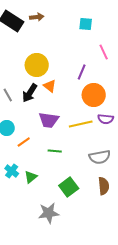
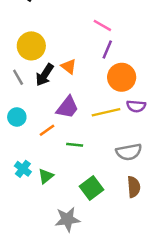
pink line: (104, 52) -> (102, 25), moved, turned -35
yellow circle: (37, 65) -> (31, 46), moved
purple trapezoid: (49, 120) -> (67, 107), turned -60
orange line: (24, 142) -> (47, 130), moved

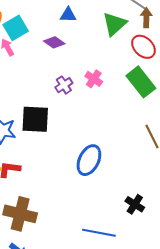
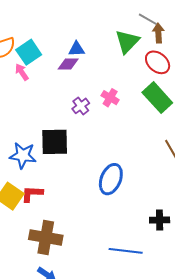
blue triangle: (68, 15) -> (77, 49), moved
purple diamond: (54, 42) -> (68, 64), turned -30
black cross: (135, 204) -> (160, 220), turned -30

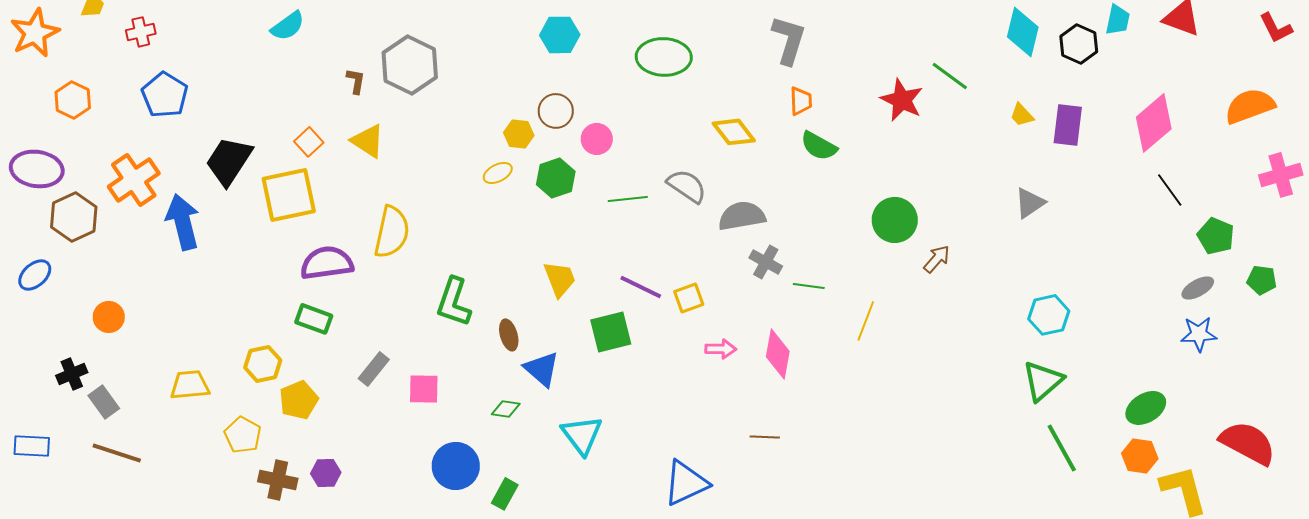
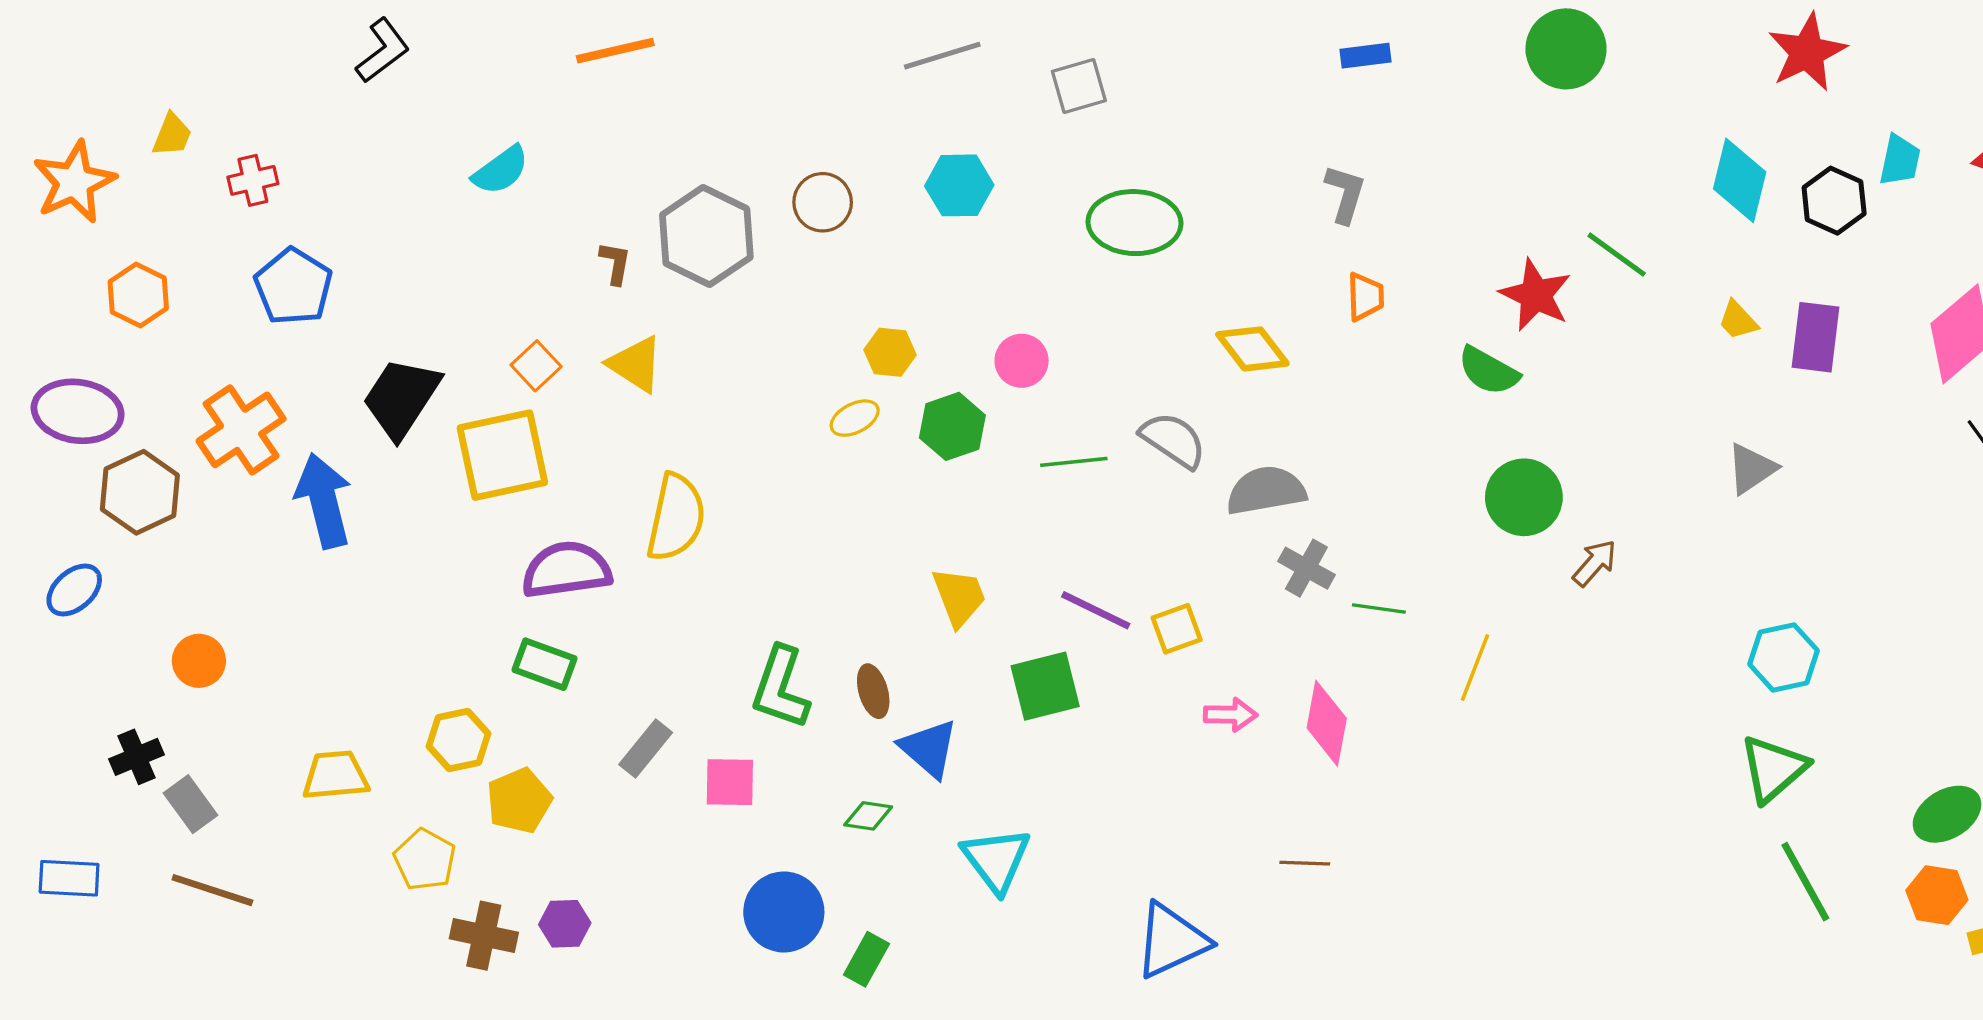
gray L-shape: (789, 40) -> (1345, 194), size x0.7
brown circle: (556, 111) -> (823, 202), moved
green semicircle: (819, 146) -> (1488, 371), moved
green L-shape: (454, 302) -> (780, 688), moved

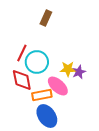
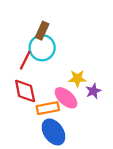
brown rectangle: (46, 18) -> (42, 31), moved
cyan circle: (37, 62) -> (42, 48), moved
purple star: (79, 72) -> (93, 91), moved

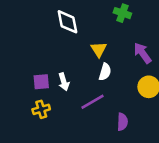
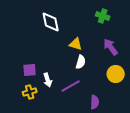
green cross: (122, 13) -> (103, 16), moved
yellow triangle: (99, 49) -> (76, 44), turned -40
white arrow: (64, 82) -> (48, 80), moved

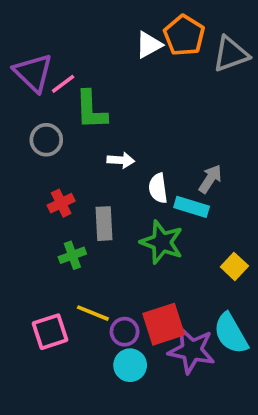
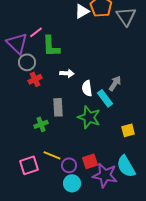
gray triangle: (231, 54) -> (126, 16), turned -45
purple triangle: (33, 73) -> (17, 43), moved
red cross: (61, 203) -> (35, 79), moved
cyan rectangle: (192, 207) -> (105, 98), turned 36
yellow square: (234, 266) -> (128, 130), turned 32
red square: (164, 324) -> (90, 161), size x0.7

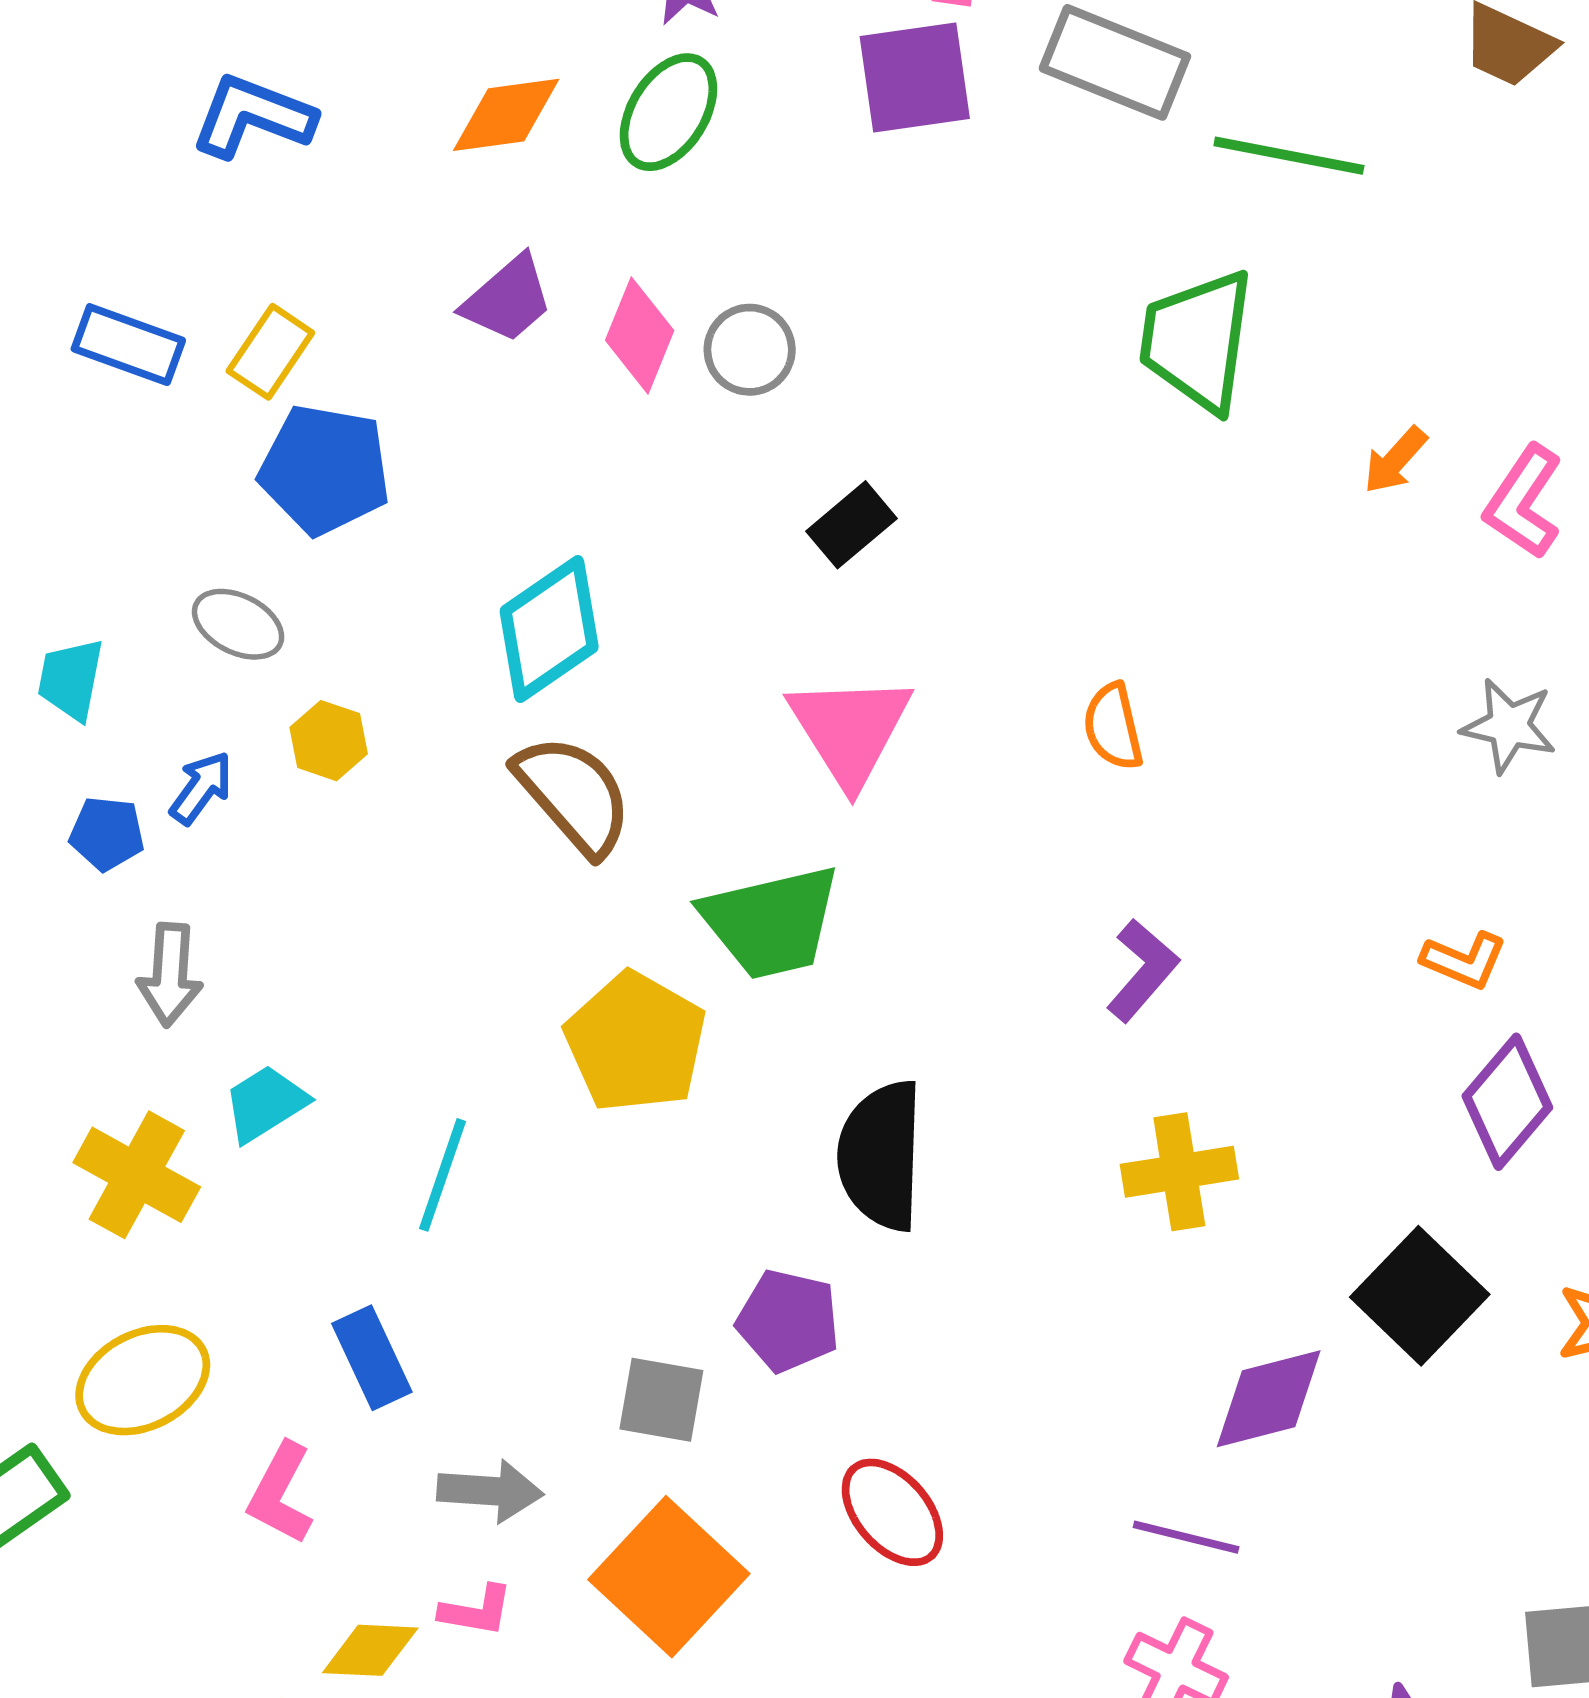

= = = =

> **Problem to work on**: Output the complete listing exactly as it appears, except for the images.

> **Exercise result**:
pink line: (104, 52) -> (102, 25), moved, turned -35
yellow circle: (37, 65) -> (31, 46), moved
purple trapezoid: (49, 120) -> (67, 107), turned -60
orange line: (24, 142) -> (47, 130), moved

blue triangle: (68, 15) -> (77, 49), moved
purple diamond: (54, 42) -> (68, 64), turned -30
black cross: (135, 204) -> (160, 220), turned -30

gray L-shape: (789, 40) -> (1345, 194), size x0.7
brown circle: (556, 111) -> (823, 202), moved
green semicircle: (819, 146) -> (1488, 371), moved
green L-shape: (454, 302) -> (780, 688), moved

brown rectangle: (46, 18) -> (42, 31), moved
cyan circle: (37, 62) -> (42, 48), moved
purple star: (79, 72) -> (93, 91), moved

green cross: (122, 13) -> (103, 16), moved
yellow triangle: (99, 49) -> (76, 44), turned -40
white arrow: (64, 82) -> (48, 80), moved

gray triangle: (231, 54) -> (126, 16), turned -45
purple triangle: (33, 73) -> (17, 43), moved
red cross: (61, 203) -> (35, 79), moved
cyan rectangle: (192, 207) -> (105, 98), turned 36
yellow square: (234, 266) -> (128, 130), turned 32
red square: (164, 324) -> (90, 161), size x0.7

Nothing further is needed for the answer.